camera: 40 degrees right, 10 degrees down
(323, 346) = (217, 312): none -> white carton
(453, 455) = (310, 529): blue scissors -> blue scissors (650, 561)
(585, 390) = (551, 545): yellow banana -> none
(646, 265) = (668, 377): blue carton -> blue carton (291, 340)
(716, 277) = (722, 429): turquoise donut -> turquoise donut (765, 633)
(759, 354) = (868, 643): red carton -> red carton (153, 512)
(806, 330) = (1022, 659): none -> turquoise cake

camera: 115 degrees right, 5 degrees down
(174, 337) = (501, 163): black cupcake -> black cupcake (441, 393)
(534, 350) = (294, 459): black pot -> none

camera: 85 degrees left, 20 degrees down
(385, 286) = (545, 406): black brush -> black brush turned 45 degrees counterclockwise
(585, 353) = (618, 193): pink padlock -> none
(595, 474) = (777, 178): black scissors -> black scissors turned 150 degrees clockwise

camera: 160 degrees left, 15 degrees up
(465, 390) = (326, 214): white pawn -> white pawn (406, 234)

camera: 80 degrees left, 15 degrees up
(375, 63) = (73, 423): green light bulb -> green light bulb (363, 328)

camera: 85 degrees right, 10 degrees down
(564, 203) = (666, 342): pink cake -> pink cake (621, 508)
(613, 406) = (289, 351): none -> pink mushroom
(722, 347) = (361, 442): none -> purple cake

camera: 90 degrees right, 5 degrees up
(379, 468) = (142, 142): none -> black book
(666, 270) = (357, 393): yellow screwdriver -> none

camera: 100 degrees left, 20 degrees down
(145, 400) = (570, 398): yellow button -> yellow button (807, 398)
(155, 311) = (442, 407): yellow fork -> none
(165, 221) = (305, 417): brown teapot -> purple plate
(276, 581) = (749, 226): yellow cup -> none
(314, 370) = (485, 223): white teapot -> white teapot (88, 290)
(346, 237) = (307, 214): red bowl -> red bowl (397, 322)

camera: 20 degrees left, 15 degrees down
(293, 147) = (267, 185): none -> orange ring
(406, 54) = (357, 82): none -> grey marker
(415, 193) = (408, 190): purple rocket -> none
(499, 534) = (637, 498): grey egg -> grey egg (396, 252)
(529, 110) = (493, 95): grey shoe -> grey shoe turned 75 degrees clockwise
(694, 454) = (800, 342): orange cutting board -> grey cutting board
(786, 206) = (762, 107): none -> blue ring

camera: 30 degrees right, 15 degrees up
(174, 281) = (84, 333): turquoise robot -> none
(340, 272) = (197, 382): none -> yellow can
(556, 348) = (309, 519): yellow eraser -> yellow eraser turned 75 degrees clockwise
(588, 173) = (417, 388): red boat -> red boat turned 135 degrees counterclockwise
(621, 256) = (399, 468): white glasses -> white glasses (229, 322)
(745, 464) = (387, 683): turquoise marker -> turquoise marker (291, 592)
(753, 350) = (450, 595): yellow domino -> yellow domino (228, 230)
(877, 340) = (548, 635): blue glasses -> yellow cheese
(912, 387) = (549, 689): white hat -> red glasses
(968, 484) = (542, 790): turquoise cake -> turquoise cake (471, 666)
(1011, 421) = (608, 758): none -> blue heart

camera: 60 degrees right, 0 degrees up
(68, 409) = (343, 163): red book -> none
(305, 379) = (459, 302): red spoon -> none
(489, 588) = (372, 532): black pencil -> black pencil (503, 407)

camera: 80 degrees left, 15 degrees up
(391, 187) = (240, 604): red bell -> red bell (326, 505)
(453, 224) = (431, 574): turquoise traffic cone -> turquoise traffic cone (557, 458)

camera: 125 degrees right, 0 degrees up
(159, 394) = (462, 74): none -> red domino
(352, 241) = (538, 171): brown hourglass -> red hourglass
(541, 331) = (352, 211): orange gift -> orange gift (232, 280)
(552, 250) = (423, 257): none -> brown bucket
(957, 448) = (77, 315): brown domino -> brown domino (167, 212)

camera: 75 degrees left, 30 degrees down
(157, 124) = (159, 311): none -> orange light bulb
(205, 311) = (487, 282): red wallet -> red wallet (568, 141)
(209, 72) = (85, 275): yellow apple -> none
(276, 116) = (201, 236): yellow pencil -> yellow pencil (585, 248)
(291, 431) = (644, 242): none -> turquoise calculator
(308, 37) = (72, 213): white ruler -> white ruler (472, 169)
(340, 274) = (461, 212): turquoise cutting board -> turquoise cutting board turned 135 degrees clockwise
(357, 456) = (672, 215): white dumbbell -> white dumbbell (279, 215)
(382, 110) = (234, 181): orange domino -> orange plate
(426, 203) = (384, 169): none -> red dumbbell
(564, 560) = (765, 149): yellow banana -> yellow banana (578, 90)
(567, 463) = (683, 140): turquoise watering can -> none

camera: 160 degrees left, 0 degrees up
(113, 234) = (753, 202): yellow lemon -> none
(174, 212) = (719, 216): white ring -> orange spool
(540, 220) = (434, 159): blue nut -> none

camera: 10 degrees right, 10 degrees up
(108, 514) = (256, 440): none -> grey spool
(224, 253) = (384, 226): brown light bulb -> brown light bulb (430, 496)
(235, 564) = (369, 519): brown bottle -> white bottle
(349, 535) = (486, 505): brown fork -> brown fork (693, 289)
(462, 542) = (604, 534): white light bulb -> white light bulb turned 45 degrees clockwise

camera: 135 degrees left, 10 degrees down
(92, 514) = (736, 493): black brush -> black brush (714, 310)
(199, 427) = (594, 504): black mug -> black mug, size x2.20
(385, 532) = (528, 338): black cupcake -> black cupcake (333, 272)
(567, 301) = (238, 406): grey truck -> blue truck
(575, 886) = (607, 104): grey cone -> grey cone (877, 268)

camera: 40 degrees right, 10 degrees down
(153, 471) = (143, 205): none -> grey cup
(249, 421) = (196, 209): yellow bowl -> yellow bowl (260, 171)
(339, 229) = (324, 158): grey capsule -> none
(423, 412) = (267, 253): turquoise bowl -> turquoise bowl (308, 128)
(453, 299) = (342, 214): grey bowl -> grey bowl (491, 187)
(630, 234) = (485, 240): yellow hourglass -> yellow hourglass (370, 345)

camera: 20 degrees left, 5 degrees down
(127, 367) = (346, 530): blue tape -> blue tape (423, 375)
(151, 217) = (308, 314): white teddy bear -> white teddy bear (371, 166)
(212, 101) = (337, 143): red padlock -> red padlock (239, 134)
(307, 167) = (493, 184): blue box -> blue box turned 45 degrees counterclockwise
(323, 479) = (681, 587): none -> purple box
========
§ **What you need to do**
Each record should be repeated in full, exactly as it is written.

§ **Response**
camera: 40 degrees right, 10 degrees down
(323, 346) = (217, 312): none -> white carton
(453, 455) = (310, 529): blue scissors -> blue scissors (650, 561)
(585, 390) = (551, 545): yellow banana -> none
(646, 265) = (668, 377): blue carton -> blue carton (291, 340)
(716, 277) = (722, 429): turquoise donut -> turquoise donut (765, 633)
(759, 354) = (868, 643): red carton -> red carton (153, 512)
(806, 330) = (1022, 659): none -> turquoise cake

camera: 115 degrees right, 5 degrees down
(174, 337) = (501, 163): black cupcake -> black cupcake (441, 393)
(534, 350) = (294, 459): black pot -> none

camera: 85 degrees left, 20 degrees down
(385, 286) = (545, 406): black brush -> black brush turned 45 degrees counterclockwise
(585, 353) = (618, 193): pink padlock -> none
(595, 474) = (777, 178): black scissors -> black scissors turned 150 degrees clockwise

camera: 160 degrees left, 15 degrees up
(465, 390) = (326, 214): white pawn -> white pawn (406, 234)

camera: 80 degrees left, 15 degrees up
(375, 63) = (73, 423): green light bulb -> green light bulb (363, 328)

camera: 85 degrees right, 10 degrees down
(564, 203) = (666, 342): pink cake -> pink cake (621, 508)
(613, 406) = (289, 351): none -> pink mushroom
(722, 347) = (361, 442): none -> purple cake

camera: 90 degrees right, 5 degrees up
(379, 468) = (142, 142): none -> black book
(666, 270) = (357, 393): yellow screwdriver -> none

camera: 100 degrees left, 20 degrees down
(145, 400) = (570, 398): yellow button -> yellow button (807, 398)
(155, 311) = (442, 407): yellow fork -> none
(165, 221) = (305, 417): brown teapot -> purple plate
(276, 581) = (749, 226): yellow cup -> none
(314, 370) = (485, 223): white teapot -> white teapot (88, 290)
(346, 237) = (307, 214): red bowl -> red bowl (397, 322)

camera: 20 degrees left, 15 degrees down
(293, 147) = (267, 185): none -> orange ring
(406, 54) = (357, 82): none -> grey marker
(415, 193) = (408, 190): purple rocket -> none
(499, 534) = (637, 498): grey egg -> grey egg (396, 252)
(529, 110) = (493, 95): grey shoe -> grey shoe turned 75 degrees clockwise
(694, 454) = (800, 342): orange cutting board -> grey cutting board
(786, 206) = (762, 107): none -> blue ring

camera: 30 degrees right, 15 degrees up
(174, 281) = (84, 333): turquoise robot -> none
(340, 272) = (197, 382): none -> yellow can
(556, 348) = (309, 519): yellow eraser -> yellow eraser turned 75 degrees clockwise
(588, 173) = (417, 388): red boat -> red boat turned 135 degrees counterclockwise
(621, 256) = (399, 468): white glasses -> white glasses (229, 322)
(745, 464) = (387, 683): turquoise marker -> turquoise marker (291, 592)
(753, 350) = (450, 595): yellow domino -> yellow domino (228, 230)
(877, 340) = (548, 635): blue glasses -> yellow cheese
(912, 387) = (549, 689): white hat -> red glasses
(968, 484) = (542, 790): turquoise cake -> turquoise cake (471, 666)
(1011, 421) = (608, 758): none -> blue heart

camera: 60 degrees right, 0 degrees up
(68, 409) = (343, 163): red book -> none
(305, 379) = (459, 302): red spoon -> none
(489, 588) = (372, 532): black pencil -> black pencil (503, 407)

camera: 80 degrees left, 15 degrees up
(391, 187) = (240, 604): red bell -> red bell (326, 505)
(453, 224) = (431, 574): turquoise traffic cone -> turquoise traffic cone (557, 458)

camera: 125 degrees right, 0 degrees up
(159, 394) = (462, 74): none -> red domino
(352, 241) = (538, 171): brown hourglass -> red hourglass
(541, 331) = (352, 211): orange gift -> orange gift (232, 280)
(552, 250) = (423, 257): none -> brown bucket
(957, 448) = (77, 315): brown domino -> brown domino (167, 212)

camera: 75 degrees left, 30 degrees down
(157, 124) = (159, 311): none -> orange light bulb
(205, 311) = (487, 282): red wallet -> red wallet (568, 141)
(209, 72) = (85, 275): yellow apple -> none
(276, 116) = (201, 236): yellow pencil -> yellow pencil (585, 248)
(291, 431) = (644, 242): none -> turquoise calculator
(308, 37) = (72, 213): white ruler -> white ruler (472, 169)
(340, 274) = (461, 212): turquoise cutting board -> turquoise cutting board turned 135 degrees clockwise
(357, 456) = (672, 215): white dumbbell -> white dumbbell (279, 215)
(382, 110) = (234, 181): orange domino -> orange plate
(426, 203) = (384, 169): none -> red dumbbell
(564, 560) = (765, 149): yellow banana -> yellow banana (578, 90)
(567, 463) = (683, 140): turquoise watering can -> none

camera: 160 degrees left, 0 degrees up
(113, 234) = (753, 202): yellow lemon -> none
(174, 212) = (719, 216): white ring -> orange spool
(540, 220) = (434, 159): blue nut -> none

camera: 10 degrees right, 10 degrees up
(108, 514) = (256, 440): none -> grey spool
(224, 253) = (384, 226): brown light bulb -> brown light bulb (430, 496)
(235, 564) = (369, 519): brown bottle -> white bottle
(349, 535) = (486, 505): brown fork -> brown fork (693, 289)
(462, 542) = (604, 534): white light bulb -> white light bulb turned 45 degrees clockwise

camera: 135 degrees left, 10 degrees down
(92, 514) = (736, 493): black brush -> black brush (714, 310)
(199, 427) = (594, 504): black mug -> black mug, size x2.20
(385, 532) = (528, 338): black cupcake -> black cupcake (333, 272)
(567, 301) = (238, 406): grey truck -> blue truck
(575, 886) = (607, 104): grey cone -> grey cone (877, 268)

camera: 40 degrees right, 10 degrees down
(153, 471) = (143, 205): none -> grey cup
(249, 421) = (196, 209): yellow bowl -> yellow bowl (260, 171)
(339, 229) = (324, 158): grey capsule -> none
(423, 412) = (267, 253): turquoise bowl -> turquoise bowl (308, 128)
(453, 299) = (342, 214): grey bowl -> grey bowl (491, 187)
(630, 234) = (485, 240): yellow hourglass -> yellow hourglass (370, 345)

camera: 20 degrees left, 5 degrees down
(127, 367) = (346, 530): blue tape -> blue tape (423, 375)
(151, 217) = (308, 314): white teddy bear -> white teddy bear (371, 166)
(212, 101) = (337, 143): red padlock -> red padlock (239, 134)
(307, 167) = (493, 184): blue box -> blue box turned 45 degrees counterclockwise
(323, 479) = (681, 587): none -> purple box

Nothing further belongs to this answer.